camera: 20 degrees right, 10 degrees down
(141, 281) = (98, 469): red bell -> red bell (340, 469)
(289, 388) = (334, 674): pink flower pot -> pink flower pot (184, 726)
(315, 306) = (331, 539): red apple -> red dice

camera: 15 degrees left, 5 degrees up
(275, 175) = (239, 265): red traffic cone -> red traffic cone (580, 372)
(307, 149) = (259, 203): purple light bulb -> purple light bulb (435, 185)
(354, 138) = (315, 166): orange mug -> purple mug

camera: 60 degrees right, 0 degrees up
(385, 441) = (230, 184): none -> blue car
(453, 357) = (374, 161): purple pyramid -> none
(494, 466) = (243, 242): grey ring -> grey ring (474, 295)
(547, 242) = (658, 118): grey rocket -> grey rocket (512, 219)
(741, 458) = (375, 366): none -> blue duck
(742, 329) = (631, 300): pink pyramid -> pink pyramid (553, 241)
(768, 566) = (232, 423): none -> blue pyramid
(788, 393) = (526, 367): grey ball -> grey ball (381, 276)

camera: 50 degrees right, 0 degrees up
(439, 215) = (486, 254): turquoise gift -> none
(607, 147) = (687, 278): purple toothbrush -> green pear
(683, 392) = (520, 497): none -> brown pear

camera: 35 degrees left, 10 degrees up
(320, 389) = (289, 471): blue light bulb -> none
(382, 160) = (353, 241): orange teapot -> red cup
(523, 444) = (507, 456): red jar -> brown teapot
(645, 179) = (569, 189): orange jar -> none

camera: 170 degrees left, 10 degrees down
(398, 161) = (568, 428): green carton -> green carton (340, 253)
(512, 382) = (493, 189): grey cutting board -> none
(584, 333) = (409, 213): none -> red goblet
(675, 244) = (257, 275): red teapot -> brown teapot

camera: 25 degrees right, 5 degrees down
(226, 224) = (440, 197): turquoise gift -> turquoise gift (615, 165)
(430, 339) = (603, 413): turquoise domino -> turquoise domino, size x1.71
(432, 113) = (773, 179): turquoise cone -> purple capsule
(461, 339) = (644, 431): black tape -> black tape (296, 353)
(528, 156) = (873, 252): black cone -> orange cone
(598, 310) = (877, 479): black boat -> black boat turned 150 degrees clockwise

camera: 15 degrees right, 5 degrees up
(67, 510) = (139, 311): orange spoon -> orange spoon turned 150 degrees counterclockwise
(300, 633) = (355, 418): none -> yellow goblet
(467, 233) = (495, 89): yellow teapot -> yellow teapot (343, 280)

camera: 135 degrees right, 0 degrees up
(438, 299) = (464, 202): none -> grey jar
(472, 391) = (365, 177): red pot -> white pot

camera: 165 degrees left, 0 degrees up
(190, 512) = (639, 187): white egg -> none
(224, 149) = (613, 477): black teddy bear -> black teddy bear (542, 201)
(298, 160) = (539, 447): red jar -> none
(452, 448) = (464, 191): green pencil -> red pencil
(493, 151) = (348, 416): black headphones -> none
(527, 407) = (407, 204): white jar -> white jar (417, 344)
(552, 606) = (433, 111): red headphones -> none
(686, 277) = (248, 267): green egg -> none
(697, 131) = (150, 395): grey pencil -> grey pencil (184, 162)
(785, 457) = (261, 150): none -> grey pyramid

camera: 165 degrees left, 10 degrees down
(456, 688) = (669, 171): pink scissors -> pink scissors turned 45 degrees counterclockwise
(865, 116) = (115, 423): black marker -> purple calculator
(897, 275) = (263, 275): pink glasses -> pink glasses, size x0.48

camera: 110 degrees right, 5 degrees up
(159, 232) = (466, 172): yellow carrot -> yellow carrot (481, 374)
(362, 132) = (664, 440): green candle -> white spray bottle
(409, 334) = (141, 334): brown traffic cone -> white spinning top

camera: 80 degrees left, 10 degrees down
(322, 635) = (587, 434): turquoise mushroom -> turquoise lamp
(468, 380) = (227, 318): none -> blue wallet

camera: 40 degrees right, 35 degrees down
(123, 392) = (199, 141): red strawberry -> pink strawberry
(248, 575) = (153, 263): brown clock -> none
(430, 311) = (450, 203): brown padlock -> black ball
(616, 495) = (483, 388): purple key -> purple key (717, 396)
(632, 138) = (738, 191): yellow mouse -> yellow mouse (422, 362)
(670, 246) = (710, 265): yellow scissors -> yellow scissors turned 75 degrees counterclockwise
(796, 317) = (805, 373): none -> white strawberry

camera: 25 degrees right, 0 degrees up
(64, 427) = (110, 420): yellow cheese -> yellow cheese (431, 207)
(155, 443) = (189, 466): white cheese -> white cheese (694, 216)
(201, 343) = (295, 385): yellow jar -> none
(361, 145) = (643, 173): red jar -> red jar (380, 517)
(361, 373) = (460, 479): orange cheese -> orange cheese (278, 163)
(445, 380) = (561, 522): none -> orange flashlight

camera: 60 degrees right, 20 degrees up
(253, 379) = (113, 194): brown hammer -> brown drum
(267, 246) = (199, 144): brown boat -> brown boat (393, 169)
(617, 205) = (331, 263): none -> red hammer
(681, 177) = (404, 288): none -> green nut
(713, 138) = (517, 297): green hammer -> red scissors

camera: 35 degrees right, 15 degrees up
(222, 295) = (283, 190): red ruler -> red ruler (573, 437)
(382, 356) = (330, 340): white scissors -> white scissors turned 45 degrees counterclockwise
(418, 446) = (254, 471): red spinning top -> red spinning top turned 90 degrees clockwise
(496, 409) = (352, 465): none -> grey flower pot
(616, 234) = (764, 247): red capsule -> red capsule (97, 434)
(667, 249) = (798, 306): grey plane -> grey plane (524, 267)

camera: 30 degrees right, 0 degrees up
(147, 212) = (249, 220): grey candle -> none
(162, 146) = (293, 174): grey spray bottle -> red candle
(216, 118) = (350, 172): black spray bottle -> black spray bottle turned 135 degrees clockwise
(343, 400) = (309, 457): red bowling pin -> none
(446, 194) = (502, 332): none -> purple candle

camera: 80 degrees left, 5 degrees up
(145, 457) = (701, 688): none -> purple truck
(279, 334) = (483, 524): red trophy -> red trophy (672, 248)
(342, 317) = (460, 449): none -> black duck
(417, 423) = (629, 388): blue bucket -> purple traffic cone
--------------------------------------------------
# What you need to do
Search the data and copy each line containing "pear".

# Reply
(607, 147) = (687, 278): purple toothbrush -> green pear
(683, 392) = (520, 497): none -> brown pear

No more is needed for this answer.